• GIVEN RECORDS:
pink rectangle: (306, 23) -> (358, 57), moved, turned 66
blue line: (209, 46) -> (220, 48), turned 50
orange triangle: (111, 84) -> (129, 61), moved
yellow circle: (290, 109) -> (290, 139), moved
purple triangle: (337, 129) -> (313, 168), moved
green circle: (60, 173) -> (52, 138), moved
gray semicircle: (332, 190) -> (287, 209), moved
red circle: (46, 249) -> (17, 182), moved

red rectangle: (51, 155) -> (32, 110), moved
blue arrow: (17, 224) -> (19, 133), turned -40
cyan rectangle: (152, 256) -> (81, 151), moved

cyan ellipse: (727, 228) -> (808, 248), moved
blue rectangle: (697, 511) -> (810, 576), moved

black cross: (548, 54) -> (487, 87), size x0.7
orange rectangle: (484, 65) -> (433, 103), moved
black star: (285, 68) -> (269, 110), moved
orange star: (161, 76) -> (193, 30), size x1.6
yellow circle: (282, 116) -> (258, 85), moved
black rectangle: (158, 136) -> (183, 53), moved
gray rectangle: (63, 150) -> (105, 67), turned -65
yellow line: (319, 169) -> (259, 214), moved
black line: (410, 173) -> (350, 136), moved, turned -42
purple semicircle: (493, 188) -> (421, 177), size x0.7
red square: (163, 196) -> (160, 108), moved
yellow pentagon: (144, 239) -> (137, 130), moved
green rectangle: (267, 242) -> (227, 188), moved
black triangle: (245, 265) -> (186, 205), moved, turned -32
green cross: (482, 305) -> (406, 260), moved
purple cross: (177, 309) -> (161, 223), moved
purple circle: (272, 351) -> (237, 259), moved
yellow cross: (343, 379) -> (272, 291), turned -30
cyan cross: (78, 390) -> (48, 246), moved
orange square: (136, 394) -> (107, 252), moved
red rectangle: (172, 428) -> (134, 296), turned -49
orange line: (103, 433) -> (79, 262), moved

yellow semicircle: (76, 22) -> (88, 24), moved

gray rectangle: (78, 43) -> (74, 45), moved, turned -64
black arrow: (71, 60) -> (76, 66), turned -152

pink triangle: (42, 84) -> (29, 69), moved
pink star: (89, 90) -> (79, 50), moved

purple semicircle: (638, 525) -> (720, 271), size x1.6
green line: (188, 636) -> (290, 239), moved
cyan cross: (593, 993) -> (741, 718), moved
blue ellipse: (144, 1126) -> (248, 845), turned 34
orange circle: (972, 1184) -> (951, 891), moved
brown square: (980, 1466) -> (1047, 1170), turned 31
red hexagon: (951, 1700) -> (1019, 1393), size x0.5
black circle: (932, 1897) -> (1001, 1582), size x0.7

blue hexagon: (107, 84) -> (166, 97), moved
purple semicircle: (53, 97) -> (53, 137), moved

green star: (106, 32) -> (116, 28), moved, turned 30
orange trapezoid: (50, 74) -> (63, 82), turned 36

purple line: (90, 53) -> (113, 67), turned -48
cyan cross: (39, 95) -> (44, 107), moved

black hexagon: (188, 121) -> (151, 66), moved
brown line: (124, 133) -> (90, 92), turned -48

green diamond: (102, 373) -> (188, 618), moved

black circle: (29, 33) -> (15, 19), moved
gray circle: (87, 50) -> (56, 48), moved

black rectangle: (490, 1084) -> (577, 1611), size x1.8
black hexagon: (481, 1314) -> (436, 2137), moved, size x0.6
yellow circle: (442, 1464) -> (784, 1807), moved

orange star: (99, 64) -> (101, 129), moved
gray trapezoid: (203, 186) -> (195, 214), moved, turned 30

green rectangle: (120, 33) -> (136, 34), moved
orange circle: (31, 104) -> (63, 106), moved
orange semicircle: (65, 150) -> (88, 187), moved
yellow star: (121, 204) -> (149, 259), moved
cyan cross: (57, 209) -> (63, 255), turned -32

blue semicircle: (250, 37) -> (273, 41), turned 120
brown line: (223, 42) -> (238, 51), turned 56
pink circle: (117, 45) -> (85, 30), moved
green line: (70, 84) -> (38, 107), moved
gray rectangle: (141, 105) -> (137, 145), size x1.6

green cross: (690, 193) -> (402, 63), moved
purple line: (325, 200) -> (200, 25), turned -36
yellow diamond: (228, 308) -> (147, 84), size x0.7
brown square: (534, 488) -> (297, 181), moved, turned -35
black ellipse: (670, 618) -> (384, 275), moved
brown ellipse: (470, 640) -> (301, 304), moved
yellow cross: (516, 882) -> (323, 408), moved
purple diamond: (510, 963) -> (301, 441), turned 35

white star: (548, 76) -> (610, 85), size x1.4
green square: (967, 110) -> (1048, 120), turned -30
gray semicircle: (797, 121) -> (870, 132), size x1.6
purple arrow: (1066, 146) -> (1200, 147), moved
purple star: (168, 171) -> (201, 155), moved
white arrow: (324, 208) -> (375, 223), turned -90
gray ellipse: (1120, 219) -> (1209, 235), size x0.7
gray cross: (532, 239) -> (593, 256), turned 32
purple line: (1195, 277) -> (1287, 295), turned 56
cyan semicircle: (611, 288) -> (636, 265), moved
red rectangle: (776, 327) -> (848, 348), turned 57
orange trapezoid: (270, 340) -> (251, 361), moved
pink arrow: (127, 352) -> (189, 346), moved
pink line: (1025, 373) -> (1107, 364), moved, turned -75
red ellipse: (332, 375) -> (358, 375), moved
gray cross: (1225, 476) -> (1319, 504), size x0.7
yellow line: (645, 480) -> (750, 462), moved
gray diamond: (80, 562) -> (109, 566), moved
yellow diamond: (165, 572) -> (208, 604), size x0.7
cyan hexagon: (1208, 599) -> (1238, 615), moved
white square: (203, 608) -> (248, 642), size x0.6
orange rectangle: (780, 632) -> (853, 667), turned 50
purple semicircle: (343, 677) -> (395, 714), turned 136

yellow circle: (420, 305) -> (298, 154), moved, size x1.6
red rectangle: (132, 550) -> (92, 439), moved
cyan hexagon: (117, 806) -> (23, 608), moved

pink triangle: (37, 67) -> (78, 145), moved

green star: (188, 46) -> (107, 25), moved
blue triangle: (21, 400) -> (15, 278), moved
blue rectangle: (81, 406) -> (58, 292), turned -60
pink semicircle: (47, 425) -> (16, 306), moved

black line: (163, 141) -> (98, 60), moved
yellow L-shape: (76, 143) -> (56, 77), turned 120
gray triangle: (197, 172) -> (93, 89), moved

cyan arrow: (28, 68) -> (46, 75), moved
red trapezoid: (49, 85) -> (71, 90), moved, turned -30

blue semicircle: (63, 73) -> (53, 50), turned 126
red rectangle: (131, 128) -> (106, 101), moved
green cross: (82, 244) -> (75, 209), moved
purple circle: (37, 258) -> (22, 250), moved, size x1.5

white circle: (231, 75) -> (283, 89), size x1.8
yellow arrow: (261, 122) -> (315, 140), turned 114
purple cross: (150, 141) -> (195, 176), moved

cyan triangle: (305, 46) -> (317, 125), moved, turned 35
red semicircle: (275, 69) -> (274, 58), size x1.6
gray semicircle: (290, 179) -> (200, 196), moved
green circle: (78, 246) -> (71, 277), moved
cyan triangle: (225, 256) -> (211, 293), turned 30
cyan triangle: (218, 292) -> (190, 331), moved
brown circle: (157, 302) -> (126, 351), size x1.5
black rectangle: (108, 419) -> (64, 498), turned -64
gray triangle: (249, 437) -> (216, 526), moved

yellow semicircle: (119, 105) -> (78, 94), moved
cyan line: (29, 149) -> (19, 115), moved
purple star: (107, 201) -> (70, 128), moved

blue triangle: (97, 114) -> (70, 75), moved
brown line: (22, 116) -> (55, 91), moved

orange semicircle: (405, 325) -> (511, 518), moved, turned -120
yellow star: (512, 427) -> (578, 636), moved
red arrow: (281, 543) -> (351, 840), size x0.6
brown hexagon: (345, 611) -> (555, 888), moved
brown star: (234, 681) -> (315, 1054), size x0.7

• PROBLEM STATEMENT: Beginning with the first line of the listing above, print each line exactly until you have printed the line that contains "purple triangle: (337, 129)".

• RESULT:
pink rectangle: (306, 23) -> (358, 57), moved, turned 66
blue line: (209, 46) -> (220, 48), turned 50
orange triangle: (111, 84) -> (129, 61), moved
yellow circle: (290, 109) -> (290, 139), moved
purple triangle: (337, 129) -> (313, 168), moved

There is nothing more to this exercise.